EXTRACTED ENTRIES —
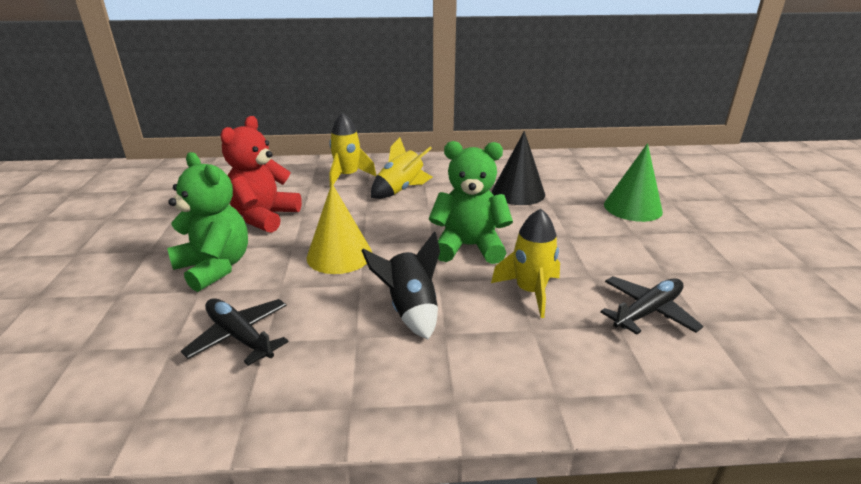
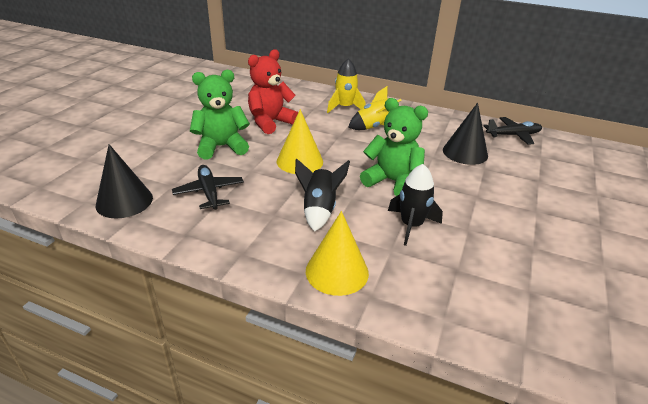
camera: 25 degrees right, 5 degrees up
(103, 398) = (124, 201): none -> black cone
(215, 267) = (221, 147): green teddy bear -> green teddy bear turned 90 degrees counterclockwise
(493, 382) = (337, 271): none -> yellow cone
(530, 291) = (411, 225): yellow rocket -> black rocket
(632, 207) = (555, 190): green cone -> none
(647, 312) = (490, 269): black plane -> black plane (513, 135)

PROBLEM DETAILS —
Within the entries above, count the lines that include "cone". The answer is that number alone.

THE COMPLETED TASK —
3